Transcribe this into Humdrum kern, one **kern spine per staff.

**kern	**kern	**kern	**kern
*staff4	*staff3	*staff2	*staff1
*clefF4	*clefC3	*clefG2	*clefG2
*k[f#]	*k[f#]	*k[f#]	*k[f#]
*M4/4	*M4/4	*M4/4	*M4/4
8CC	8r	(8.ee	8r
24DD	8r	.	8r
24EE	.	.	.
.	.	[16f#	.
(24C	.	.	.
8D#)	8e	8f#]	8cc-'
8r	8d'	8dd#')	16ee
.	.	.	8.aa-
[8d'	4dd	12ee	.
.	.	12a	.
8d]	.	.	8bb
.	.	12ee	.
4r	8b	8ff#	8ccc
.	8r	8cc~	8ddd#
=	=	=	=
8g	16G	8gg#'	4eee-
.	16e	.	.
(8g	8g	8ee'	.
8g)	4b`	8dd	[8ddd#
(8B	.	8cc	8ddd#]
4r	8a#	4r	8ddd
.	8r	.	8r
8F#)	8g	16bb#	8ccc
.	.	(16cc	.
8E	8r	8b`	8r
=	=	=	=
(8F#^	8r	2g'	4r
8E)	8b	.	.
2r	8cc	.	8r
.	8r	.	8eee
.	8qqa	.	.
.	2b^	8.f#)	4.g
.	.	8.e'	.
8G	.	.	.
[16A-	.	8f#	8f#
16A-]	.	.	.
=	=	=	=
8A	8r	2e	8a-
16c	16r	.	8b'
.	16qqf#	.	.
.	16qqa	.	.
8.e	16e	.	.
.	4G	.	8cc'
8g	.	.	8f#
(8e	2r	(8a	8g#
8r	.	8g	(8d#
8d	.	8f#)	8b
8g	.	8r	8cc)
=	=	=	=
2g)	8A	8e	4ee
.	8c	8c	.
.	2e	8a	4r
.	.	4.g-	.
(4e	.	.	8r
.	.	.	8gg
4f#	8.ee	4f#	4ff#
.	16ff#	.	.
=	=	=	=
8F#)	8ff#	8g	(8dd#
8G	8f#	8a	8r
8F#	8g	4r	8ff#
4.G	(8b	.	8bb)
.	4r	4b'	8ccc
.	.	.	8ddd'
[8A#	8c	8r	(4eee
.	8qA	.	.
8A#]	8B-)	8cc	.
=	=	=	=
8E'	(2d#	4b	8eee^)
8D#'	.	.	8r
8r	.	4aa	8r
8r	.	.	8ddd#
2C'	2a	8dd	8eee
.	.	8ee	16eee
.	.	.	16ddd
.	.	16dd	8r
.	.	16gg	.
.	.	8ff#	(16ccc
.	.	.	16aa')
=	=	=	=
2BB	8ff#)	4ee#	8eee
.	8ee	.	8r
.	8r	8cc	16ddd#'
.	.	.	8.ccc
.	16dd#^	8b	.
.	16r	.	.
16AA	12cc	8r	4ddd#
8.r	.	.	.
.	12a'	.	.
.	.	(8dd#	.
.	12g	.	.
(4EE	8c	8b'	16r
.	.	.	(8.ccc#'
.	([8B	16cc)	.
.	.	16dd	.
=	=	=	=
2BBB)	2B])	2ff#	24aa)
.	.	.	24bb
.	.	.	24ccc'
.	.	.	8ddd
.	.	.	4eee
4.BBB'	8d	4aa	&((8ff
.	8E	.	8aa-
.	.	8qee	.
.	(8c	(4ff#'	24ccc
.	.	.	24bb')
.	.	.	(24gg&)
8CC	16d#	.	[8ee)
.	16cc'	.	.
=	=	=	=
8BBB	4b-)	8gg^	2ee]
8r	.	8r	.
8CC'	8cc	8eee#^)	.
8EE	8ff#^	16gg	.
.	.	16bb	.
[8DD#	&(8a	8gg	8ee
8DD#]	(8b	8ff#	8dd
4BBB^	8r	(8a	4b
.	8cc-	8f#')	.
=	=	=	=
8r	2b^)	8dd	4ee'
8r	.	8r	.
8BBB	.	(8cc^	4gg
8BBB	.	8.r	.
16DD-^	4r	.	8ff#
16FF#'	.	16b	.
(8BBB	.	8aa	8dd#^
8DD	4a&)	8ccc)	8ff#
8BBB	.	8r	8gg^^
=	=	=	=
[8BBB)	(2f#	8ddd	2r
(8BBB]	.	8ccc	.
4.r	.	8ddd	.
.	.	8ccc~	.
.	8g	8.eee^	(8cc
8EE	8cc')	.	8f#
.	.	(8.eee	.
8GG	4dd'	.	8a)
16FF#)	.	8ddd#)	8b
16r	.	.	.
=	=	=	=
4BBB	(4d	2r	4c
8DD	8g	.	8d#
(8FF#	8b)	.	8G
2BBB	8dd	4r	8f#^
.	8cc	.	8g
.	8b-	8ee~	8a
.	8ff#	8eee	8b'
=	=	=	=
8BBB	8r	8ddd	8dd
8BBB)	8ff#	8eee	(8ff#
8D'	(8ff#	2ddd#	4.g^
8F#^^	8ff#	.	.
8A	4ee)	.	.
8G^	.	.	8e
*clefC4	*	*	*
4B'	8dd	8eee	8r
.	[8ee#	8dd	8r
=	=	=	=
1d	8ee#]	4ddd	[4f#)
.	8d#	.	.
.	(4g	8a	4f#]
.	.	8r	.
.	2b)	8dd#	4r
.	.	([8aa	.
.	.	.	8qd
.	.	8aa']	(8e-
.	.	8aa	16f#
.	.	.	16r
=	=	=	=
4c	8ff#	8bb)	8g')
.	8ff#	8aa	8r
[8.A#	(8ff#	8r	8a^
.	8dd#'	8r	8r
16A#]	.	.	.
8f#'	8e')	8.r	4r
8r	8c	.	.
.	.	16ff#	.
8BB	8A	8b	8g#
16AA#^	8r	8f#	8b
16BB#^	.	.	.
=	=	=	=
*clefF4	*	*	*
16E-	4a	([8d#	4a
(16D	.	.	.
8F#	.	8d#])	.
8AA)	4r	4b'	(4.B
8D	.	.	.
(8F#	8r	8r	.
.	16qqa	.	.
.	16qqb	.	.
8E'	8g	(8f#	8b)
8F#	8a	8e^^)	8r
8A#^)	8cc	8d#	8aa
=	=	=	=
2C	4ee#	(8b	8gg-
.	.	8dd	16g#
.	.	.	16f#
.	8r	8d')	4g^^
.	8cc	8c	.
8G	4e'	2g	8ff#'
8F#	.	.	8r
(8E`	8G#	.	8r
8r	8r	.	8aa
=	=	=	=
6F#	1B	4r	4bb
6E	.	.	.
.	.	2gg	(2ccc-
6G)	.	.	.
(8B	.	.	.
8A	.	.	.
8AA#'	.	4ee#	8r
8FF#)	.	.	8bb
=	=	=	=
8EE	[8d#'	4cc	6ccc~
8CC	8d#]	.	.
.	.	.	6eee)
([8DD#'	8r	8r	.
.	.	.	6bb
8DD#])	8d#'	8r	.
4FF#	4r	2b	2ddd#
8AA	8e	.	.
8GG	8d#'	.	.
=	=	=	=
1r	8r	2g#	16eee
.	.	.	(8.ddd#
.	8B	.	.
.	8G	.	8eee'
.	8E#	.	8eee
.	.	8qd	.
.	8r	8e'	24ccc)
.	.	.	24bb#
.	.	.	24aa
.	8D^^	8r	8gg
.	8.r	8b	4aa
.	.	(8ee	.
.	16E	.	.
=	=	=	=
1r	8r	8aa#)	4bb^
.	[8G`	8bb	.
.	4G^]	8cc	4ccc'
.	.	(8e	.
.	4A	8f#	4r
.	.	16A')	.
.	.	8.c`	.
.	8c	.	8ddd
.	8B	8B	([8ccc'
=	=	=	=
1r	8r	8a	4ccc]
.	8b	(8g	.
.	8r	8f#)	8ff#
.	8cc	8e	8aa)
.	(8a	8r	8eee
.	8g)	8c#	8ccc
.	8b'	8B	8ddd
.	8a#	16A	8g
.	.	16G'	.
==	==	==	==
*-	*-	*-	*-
---*---
→ **Given task**
Count the lines in the entries above that contain the string "kern", treating uppercase and lowercase as distinct. Give only the number.

→ **Final answer**
2